*Exercise*. Repeat only part of the entries. Start at the line that has "piramida (pomarańczowy) [653, 170]" and keep going through the last line, exactly as given.

*Scene image comparisons*.
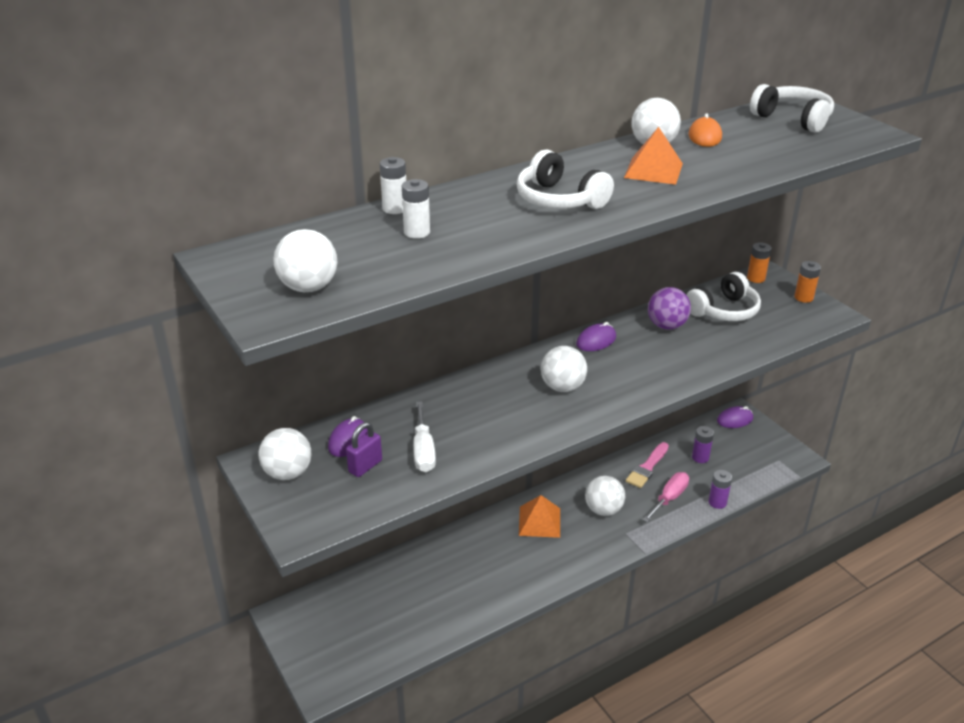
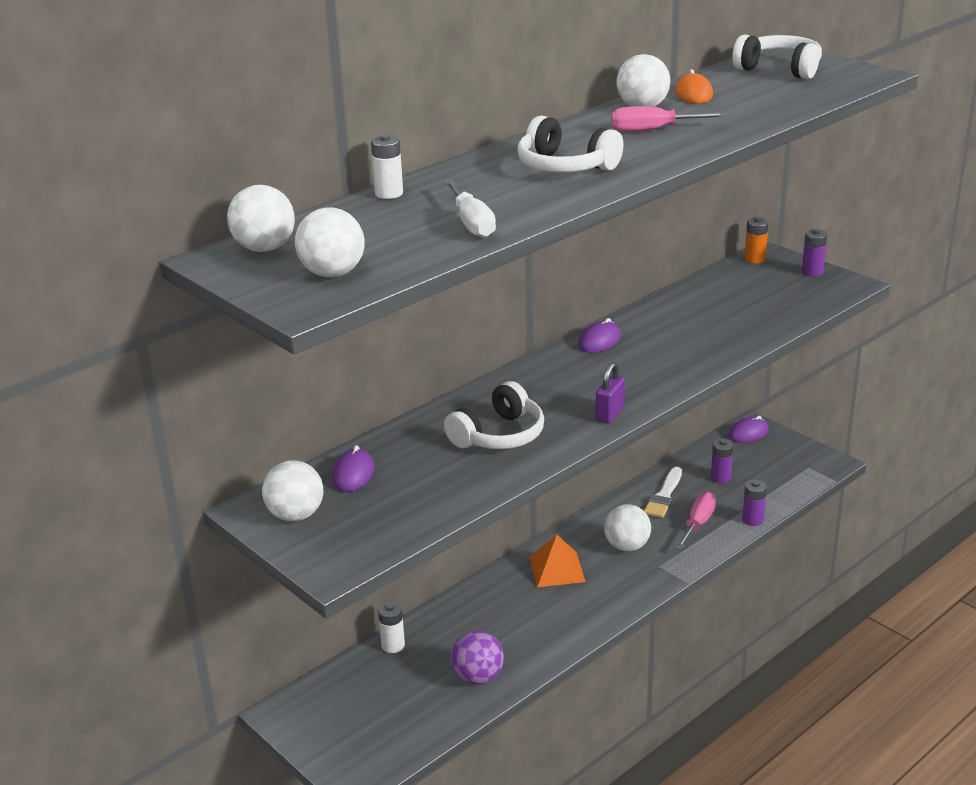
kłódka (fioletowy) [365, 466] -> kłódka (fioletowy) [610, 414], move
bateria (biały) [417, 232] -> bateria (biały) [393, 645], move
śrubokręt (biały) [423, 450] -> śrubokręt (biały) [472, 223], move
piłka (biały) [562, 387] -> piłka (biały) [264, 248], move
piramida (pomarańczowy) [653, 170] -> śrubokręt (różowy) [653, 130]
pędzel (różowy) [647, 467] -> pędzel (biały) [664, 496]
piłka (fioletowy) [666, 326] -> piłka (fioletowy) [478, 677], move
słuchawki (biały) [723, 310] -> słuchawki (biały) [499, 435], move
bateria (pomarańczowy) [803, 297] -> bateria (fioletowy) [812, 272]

*Result of the task*.
piramida (pomarańczowy) [653, 170] -> śrubokręt (różowy) [653, 130]
pędzel (różowy) [647, 467] -> pędzel (biały) [664, 496]
piłka (fioletowy) [666, 326] -> piłka (fioletowy) [478, 677], move
słuchawki (biały) [723, 310] -> słuchawki (biały) [499, 435], move
bateria (pomarańczowy) [803, 297] -> bateria (fioletowy) [812, 272]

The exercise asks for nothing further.